Return the number of lines below that contain "brown"; nothing else belongs in the reply.

▸ GIVEN MATERIAL

------------

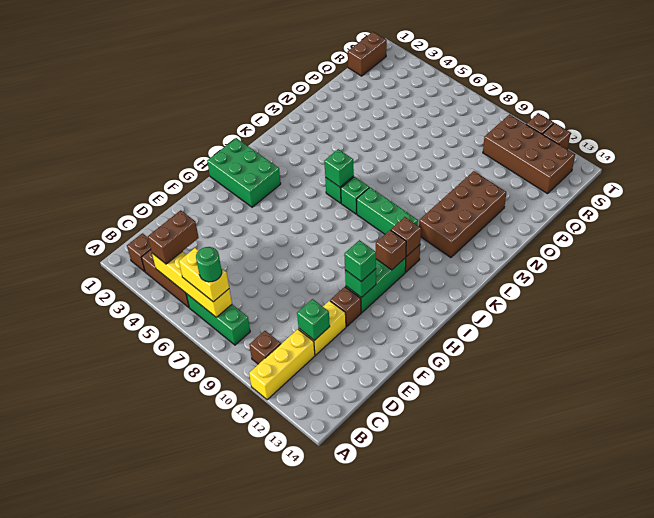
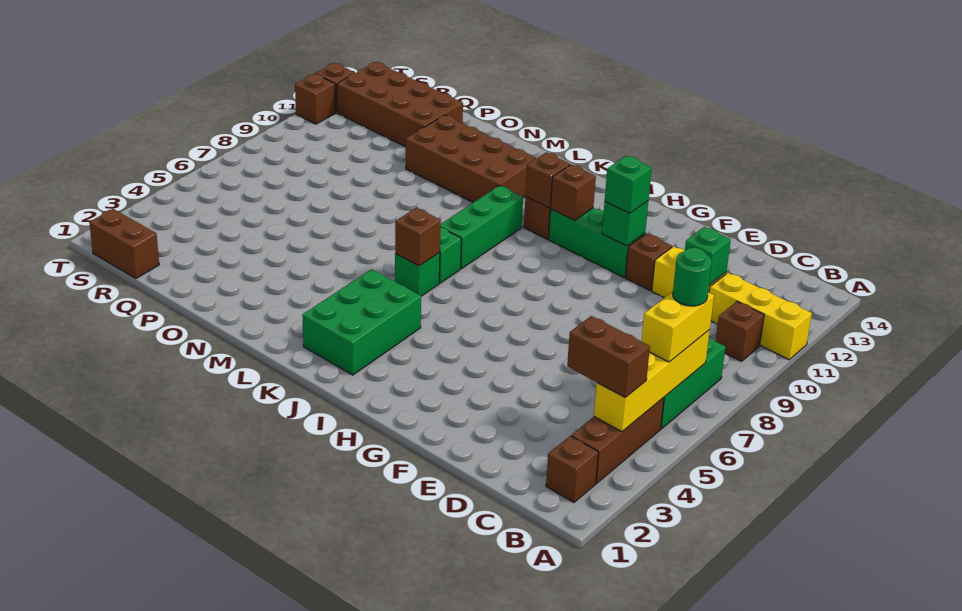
green brick H1:I3 level 1 -> green brick J2:K4 level 1
green brick K6 level 2 -> brown brick K6 level 2
brown brick R10:S13 level 1 -> brown brick P12:S13 level 1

------------

▸ RESPONSE AREA
2